The lines below that include the word "AGND" are to be reported.

Image comparison data
========================================

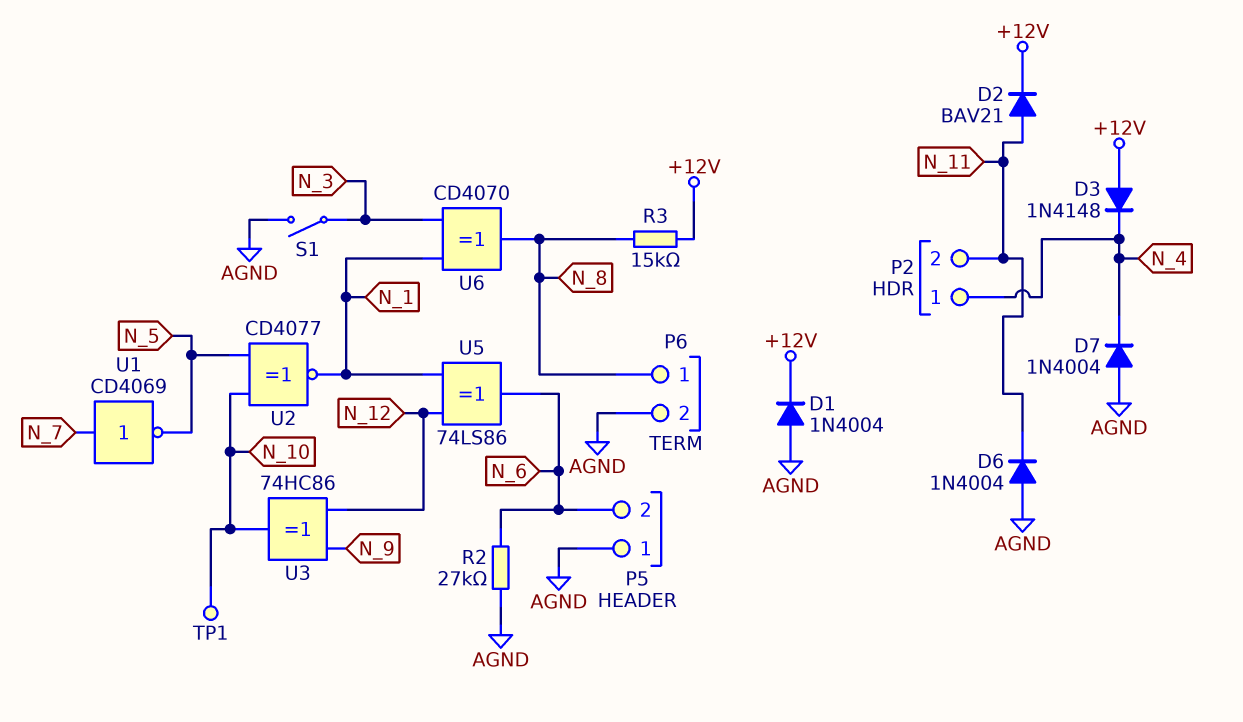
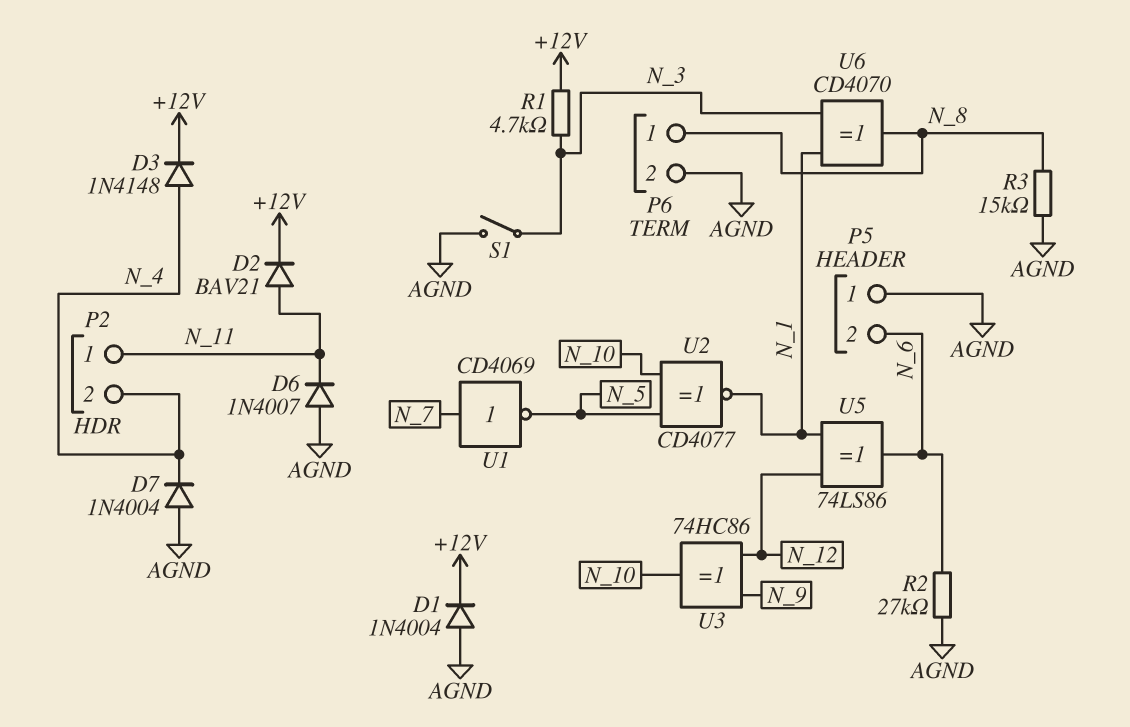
D3: diode 1N4148 (A +12V, K N_4) -> diode 1N4148 (A N_4, K +12V)
D6: diode 1N4004 (A AGND, K N_11) -> diode 1N4007 (A AGND, K N_11)
P2 pin 1: N_4 -> N_11
P2 pin 2: N_11 -> N_4
R1: none -> 4.7k (+12V, N_3)
R3: 15k (+12V, N_8) -> 15k (AGND, N_8)
TP1: test point (N_10) -> none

========================================

_EXERCISE ANSWER_.
D6: diode 1N4004 (A AGND, K N_11) -> diode 1N4007 (A AGND, K N_11)
R3: 15k (+12V, N_8) -> 15k (AGND, N_8)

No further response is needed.